# Collection entries:
===============

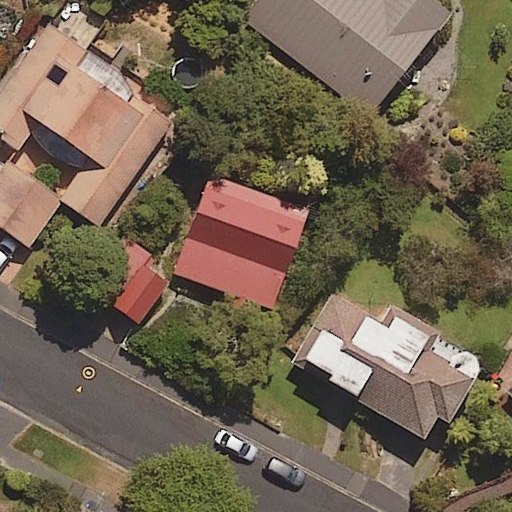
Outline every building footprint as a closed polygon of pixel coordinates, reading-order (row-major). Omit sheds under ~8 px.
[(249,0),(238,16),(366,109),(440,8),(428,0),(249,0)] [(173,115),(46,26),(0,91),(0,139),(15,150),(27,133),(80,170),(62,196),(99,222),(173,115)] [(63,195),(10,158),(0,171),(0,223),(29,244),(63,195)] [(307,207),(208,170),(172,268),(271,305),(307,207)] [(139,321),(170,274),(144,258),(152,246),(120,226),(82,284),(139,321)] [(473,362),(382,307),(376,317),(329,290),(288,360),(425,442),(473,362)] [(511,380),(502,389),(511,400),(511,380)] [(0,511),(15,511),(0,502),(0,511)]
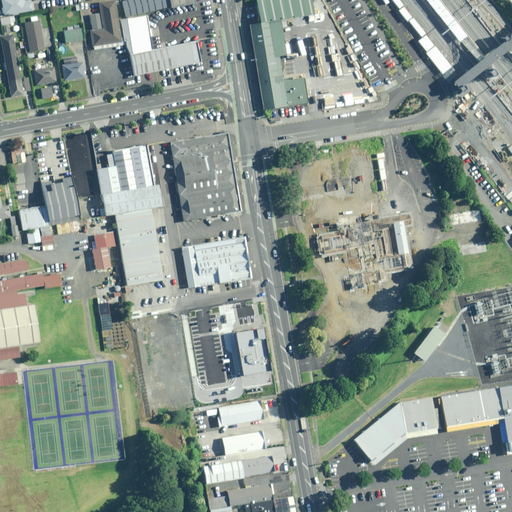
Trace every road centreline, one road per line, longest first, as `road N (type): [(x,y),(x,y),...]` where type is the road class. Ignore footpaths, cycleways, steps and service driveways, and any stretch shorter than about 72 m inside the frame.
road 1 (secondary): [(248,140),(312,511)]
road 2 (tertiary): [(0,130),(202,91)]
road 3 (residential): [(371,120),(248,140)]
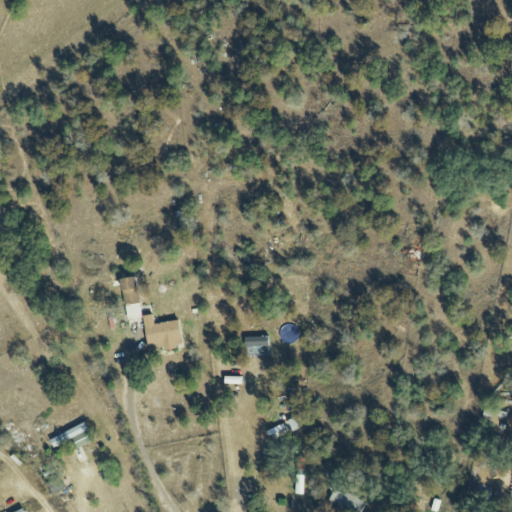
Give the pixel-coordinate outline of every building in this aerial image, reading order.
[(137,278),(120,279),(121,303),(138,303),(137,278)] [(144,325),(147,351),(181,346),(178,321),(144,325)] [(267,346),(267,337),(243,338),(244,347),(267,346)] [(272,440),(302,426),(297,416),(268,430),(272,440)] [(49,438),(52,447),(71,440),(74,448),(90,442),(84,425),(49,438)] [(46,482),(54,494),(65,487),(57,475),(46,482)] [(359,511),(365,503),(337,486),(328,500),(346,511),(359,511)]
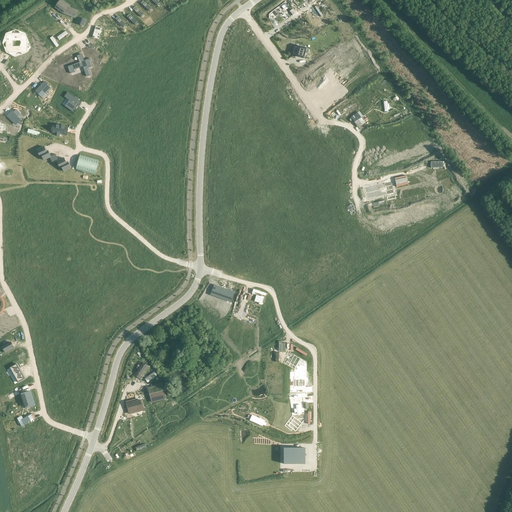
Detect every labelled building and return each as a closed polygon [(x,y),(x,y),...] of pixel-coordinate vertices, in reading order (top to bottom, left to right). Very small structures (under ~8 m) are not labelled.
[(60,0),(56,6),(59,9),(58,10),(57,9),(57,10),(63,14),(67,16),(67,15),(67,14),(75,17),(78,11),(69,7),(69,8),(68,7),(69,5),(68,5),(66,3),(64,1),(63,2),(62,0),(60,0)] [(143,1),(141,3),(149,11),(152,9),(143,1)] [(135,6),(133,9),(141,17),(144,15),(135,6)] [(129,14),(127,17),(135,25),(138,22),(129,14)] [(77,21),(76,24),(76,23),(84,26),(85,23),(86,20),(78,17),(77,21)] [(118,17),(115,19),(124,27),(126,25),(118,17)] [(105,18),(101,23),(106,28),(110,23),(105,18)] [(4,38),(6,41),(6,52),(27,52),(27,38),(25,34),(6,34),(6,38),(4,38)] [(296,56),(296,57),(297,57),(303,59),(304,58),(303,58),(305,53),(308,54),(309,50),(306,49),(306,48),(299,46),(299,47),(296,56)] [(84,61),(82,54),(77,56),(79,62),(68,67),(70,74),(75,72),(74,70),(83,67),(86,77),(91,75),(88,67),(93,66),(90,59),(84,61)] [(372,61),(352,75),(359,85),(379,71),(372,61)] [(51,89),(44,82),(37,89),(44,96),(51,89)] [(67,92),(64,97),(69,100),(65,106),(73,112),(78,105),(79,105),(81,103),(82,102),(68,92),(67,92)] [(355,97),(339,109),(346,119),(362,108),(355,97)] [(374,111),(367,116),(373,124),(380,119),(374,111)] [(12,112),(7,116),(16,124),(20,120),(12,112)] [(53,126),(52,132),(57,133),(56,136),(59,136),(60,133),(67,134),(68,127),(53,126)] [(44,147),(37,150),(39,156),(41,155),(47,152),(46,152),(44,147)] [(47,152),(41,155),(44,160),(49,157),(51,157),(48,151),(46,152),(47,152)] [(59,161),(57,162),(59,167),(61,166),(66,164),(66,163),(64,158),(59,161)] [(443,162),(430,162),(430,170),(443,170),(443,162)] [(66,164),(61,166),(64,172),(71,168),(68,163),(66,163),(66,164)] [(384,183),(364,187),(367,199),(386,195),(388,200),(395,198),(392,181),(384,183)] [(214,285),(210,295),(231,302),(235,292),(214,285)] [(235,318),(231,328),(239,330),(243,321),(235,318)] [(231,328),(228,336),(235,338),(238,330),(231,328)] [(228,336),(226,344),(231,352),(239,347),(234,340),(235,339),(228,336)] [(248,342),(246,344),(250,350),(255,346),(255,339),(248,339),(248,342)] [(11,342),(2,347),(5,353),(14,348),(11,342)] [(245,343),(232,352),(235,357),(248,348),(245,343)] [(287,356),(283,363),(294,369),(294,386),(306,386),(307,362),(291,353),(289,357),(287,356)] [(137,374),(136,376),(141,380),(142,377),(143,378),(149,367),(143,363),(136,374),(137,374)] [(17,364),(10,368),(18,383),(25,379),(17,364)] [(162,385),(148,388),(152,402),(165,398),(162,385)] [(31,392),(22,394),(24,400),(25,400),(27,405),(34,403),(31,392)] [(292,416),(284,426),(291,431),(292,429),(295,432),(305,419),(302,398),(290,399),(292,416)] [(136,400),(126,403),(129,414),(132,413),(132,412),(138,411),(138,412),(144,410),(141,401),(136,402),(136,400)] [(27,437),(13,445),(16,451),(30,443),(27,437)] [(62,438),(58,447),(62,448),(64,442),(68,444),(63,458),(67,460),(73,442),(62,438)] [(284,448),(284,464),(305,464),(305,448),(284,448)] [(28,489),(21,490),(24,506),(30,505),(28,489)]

===============

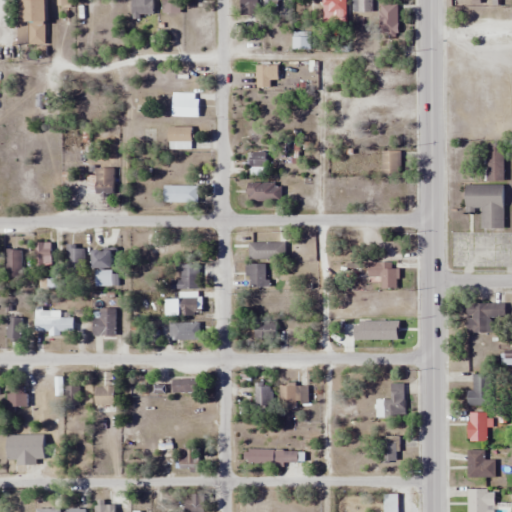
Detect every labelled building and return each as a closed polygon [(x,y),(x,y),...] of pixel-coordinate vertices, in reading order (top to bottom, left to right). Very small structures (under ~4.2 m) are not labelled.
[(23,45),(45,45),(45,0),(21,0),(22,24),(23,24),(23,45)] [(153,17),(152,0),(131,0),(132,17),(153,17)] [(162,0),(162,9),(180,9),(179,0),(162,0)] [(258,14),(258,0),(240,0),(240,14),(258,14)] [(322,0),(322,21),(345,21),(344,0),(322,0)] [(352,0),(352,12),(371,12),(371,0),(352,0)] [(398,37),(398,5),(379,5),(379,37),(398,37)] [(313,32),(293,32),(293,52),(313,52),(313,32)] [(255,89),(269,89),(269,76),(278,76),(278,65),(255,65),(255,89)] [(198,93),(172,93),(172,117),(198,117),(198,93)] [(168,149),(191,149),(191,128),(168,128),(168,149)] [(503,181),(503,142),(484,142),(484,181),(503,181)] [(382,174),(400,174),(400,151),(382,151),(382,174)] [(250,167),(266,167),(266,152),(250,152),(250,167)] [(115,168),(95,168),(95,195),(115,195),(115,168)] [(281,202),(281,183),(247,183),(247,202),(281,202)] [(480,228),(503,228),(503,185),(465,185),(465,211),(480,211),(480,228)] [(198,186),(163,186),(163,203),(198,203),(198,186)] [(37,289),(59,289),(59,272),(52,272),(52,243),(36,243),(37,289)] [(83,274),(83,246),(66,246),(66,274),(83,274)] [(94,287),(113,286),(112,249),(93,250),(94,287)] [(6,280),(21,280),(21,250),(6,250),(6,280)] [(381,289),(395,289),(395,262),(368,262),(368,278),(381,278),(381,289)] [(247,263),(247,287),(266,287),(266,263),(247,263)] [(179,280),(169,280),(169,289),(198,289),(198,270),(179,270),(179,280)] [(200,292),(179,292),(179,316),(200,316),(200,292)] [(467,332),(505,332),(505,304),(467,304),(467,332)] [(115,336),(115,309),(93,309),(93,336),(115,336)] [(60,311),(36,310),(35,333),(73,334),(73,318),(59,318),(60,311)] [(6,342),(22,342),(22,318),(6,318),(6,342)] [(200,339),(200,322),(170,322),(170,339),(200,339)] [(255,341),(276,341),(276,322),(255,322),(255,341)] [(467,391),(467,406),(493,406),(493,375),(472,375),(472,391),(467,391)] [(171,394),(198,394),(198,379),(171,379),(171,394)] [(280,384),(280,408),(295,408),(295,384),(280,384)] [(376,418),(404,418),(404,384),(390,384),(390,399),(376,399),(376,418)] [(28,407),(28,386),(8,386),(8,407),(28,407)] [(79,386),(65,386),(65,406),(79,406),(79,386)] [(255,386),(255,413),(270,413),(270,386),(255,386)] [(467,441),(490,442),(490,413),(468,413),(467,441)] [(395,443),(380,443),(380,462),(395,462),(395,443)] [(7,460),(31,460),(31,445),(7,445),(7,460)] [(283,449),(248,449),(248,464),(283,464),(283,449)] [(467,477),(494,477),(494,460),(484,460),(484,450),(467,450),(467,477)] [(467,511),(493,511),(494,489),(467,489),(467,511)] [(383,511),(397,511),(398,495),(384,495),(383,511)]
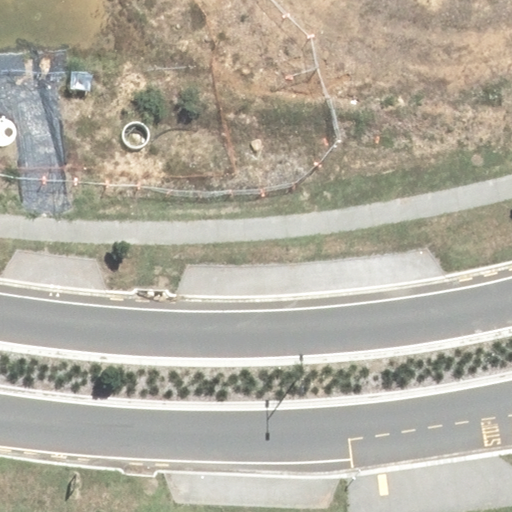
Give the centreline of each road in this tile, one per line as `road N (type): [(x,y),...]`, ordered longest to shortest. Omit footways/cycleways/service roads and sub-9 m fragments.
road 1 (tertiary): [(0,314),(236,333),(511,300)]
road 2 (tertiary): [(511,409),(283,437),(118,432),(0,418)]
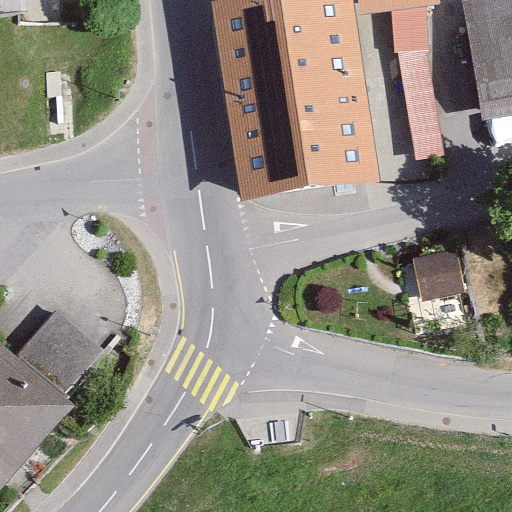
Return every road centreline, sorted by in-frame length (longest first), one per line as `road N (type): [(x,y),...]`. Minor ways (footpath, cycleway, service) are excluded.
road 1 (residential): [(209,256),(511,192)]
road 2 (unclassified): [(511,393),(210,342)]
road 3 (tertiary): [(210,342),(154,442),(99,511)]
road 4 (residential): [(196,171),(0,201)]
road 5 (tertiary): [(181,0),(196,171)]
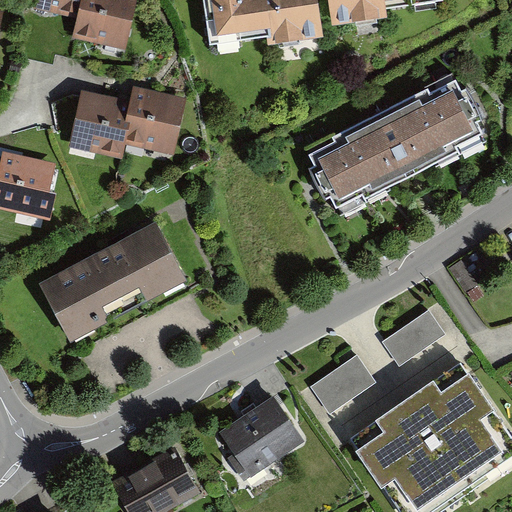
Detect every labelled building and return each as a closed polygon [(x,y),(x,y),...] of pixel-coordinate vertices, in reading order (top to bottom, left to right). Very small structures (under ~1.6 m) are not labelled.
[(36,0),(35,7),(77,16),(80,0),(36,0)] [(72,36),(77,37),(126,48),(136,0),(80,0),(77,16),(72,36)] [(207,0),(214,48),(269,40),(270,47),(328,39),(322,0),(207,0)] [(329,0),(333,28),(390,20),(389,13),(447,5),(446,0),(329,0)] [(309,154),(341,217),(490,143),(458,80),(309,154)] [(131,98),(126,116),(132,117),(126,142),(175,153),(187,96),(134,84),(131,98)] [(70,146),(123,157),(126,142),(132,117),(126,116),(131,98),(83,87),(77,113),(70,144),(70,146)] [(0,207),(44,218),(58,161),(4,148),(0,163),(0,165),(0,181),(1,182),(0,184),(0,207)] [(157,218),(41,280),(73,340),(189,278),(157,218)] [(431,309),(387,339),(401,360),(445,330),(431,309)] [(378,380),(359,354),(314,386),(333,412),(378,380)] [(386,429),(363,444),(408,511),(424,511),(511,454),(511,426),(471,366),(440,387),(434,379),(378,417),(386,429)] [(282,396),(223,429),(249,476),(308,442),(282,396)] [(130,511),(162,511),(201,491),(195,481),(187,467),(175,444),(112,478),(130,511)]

===============

# Your goal:
Return, word for word, the lines of the listing from the line with "Give the centreline" to the line with "road 5 (tertiary): [(181,0),(196,171)]", both included. Leave out the pictures.

# Exercise response:
Give the centreline of each road in this tile, one per line as `road N (type): [(x,y),...]`, ordered longest to shortest. Omit footways/cycleways/service roads and sub-9 m fragments.
road 1 (tertiary): [(0,314),(236,333),(511,300)]
road 2 (tertiary): [(511,409),(283,437),(118,432),(0,418)]
Return every road centreline, sorted by in-frame length (longest first), one per line as `road N (type): [(x,y),...]`. Minor ways (footpath, cycleway, service) are excluded.
road 1 (residential): [(209,256),(511,192)]
road 2 (unclassified): [(511,393),(210,342)]
road 3 (tertiary): [(210,342),(154,442),(99,511)]
road 4 (residential): [(196,171),(0,201)]
road 5 (tertiary): [(181,0),(196,171)]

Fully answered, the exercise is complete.